To do:
In the listing that follows, copy out each line that includes the word "NMOS".

*** Block opens ***

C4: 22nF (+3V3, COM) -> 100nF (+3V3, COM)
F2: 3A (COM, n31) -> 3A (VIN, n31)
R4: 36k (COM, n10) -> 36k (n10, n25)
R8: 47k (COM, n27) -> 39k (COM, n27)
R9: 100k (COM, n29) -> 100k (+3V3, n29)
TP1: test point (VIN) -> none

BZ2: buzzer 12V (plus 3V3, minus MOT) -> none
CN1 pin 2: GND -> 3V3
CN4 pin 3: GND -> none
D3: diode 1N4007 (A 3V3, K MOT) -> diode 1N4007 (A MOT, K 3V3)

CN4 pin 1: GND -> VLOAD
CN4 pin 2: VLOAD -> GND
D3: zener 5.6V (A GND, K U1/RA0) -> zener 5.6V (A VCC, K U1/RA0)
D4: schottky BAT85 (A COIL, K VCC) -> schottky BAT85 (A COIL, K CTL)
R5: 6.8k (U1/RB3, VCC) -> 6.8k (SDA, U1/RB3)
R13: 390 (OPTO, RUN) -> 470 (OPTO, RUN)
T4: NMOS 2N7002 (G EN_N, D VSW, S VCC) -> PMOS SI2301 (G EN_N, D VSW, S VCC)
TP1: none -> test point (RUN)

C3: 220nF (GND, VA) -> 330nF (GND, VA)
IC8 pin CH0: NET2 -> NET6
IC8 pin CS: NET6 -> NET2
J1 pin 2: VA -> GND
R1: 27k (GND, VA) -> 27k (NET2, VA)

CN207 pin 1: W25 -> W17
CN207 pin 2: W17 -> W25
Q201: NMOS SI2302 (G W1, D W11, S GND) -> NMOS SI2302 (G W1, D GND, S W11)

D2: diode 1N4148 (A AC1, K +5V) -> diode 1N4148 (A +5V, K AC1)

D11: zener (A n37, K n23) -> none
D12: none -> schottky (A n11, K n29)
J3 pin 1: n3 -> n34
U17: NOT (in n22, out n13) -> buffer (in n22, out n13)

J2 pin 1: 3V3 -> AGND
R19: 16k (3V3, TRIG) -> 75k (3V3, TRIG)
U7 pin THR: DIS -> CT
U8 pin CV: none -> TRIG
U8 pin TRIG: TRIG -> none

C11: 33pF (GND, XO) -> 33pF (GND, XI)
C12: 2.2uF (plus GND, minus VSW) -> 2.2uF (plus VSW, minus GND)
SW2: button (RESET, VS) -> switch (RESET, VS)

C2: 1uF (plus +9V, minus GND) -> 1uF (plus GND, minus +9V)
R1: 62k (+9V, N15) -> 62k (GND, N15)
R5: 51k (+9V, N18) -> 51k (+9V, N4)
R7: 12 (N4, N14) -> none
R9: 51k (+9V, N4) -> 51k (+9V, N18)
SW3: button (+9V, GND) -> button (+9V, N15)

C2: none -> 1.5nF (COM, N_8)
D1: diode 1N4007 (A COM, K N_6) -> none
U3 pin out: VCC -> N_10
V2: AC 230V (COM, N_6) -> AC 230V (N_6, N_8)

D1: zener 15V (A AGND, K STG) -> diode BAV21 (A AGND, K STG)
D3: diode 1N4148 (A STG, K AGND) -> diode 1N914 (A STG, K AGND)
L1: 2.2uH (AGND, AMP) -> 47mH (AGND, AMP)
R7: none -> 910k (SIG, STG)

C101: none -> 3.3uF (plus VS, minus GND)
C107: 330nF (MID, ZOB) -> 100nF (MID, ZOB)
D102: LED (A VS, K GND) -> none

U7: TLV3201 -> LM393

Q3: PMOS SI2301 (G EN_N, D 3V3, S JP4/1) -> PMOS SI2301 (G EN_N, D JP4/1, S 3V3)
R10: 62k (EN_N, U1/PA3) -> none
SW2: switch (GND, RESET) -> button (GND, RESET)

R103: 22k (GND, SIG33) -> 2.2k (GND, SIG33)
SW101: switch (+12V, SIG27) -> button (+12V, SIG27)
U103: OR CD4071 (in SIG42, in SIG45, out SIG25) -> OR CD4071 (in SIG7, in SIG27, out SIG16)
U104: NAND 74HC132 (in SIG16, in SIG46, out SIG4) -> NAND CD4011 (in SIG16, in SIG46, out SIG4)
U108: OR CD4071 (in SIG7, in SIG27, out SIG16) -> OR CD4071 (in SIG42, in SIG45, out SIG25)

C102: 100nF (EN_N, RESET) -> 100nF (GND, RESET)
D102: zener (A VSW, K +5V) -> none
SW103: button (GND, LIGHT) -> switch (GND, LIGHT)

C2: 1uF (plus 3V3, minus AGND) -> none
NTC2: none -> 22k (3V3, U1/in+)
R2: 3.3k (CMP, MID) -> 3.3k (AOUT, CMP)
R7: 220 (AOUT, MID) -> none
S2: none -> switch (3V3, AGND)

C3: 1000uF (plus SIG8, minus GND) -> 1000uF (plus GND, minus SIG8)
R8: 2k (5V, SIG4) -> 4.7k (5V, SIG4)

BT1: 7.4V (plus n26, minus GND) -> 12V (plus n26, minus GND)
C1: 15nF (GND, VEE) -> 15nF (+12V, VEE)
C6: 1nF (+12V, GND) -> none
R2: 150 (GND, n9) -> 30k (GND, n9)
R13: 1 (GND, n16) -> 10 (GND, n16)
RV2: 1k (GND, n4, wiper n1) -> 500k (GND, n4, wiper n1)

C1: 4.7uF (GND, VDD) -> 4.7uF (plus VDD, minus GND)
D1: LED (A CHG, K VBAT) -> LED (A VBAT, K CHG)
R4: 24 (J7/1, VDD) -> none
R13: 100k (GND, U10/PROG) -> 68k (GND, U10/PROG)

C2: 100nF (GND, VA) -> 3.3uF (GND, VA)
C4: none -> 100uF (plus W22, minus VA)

*** Block closes ***

Expected answer:
T4: NMOS 2N7002 (G EN_N, D VSW, S VCC) -> PMOS SI2301 (G EN_N, D VSW, S VCC)
Q201: NMOS SI2302 (G W1, D W11, S GND) -> NMOS SI2302 (G W1, D GND, S W11)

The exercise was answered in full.